Action item
Go through the records and copy each line where the word "cone" occurs.

[Object correspondence data]

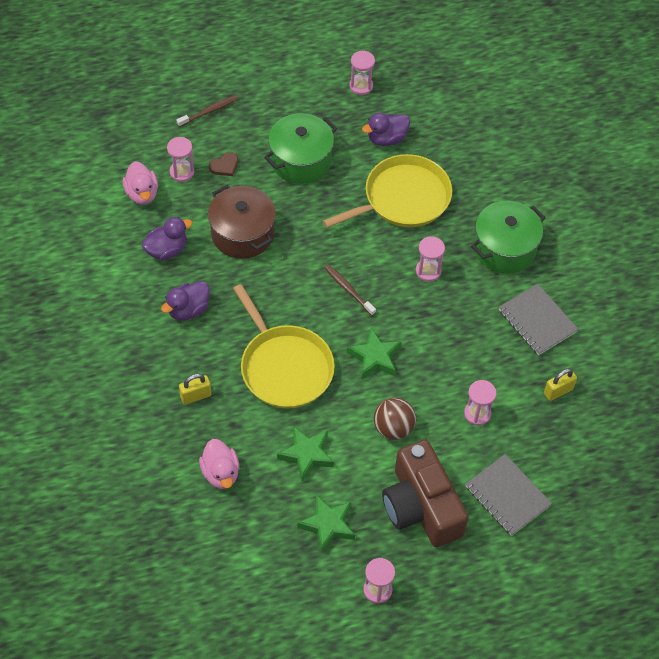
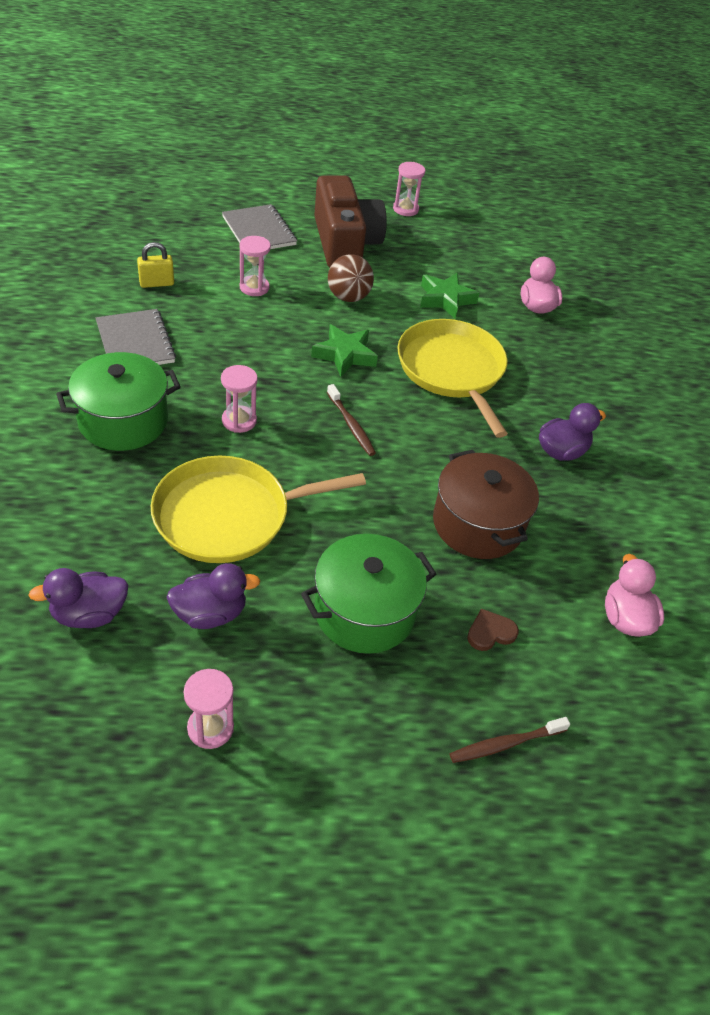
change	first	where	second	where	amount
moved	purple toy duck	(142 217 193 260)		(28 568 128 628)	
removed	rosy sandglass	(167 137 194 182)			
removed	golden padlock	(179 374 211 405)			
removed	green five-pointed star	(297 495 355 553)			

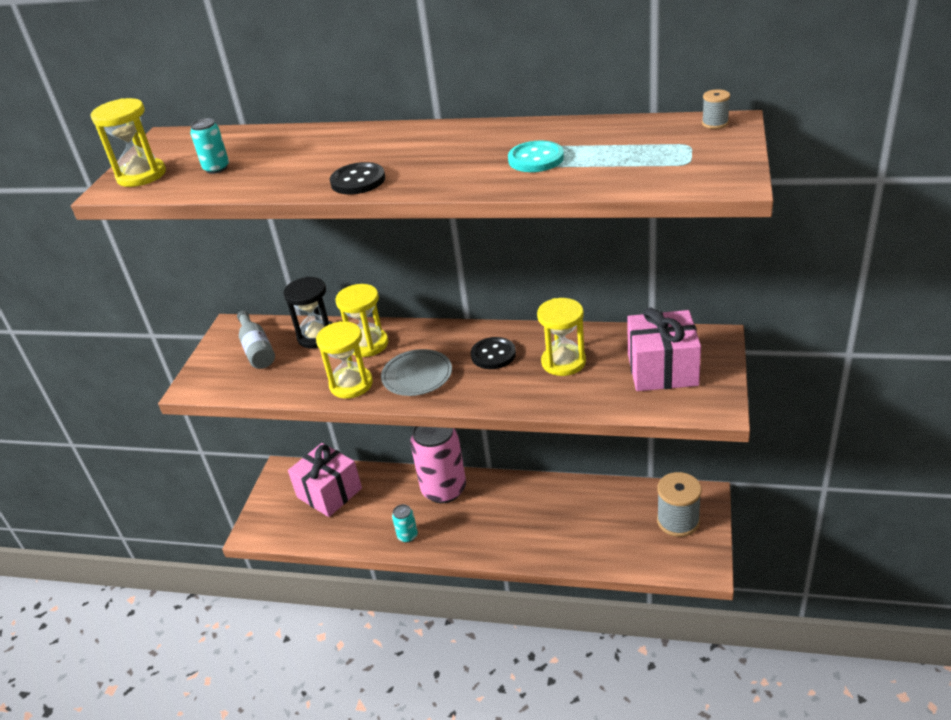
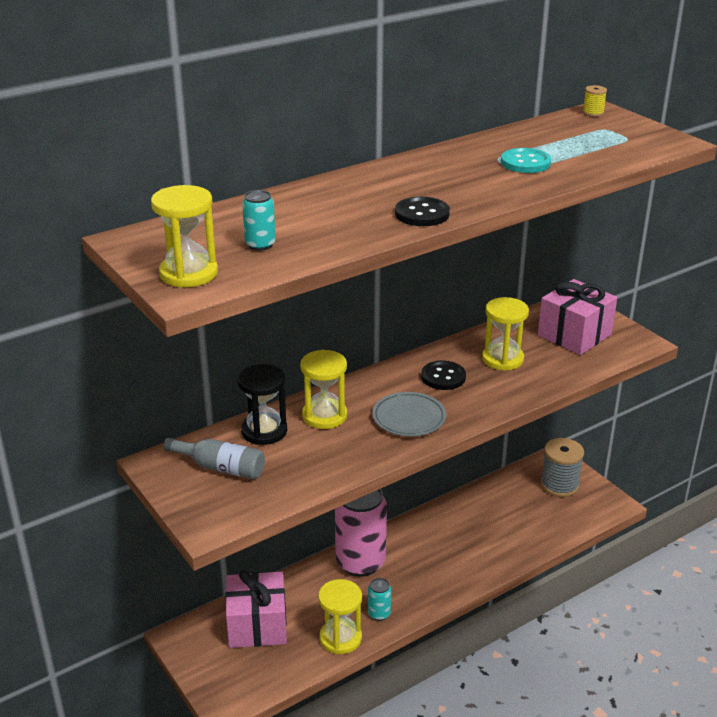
change	first	where	second	where	amount
moved	golden sandglass	(316 321 373 399)		(318 579 362 654)	
recoloured	gray reel of thread	(702 89 730 129)	golden reel of thread	(583 85 607 117)	

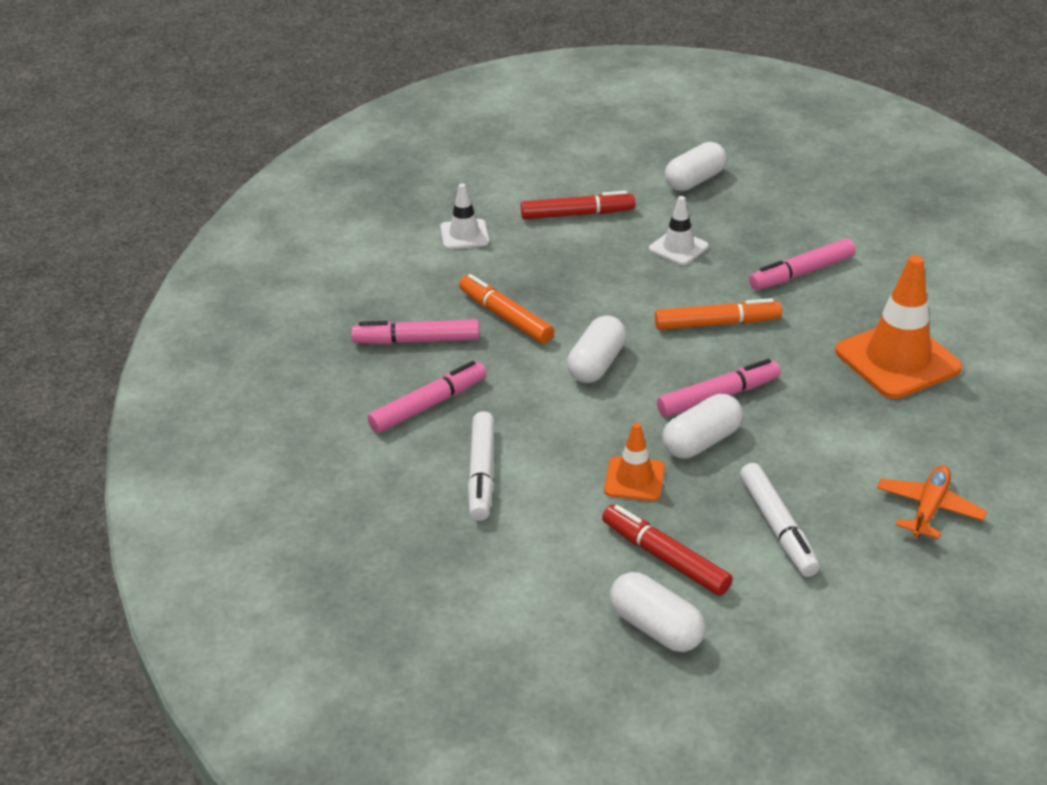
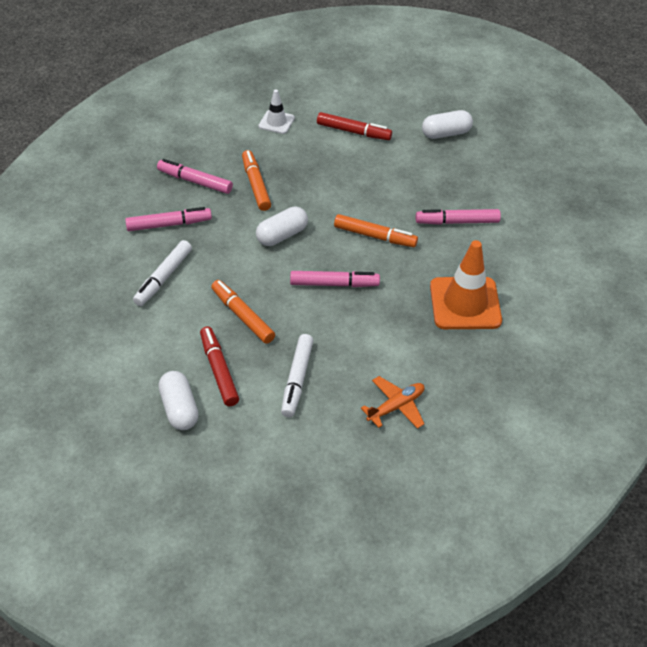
change	first	where	second	where	amount
replaced	bright orange traffic cone	(604 423 665 501)	bright orange marker	(211 280 275 344)	
removed	snow-white traffic cone	(649 196 709 265)			
removed	snow-white capsule	(662 394 743 459)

Response to this exercise
replaced	bright orange traffic cone	(604 423 665 501)	bright orange marker	(211 280 275 344)	
removed	snow-white traffic cone	(649 196 709 265)			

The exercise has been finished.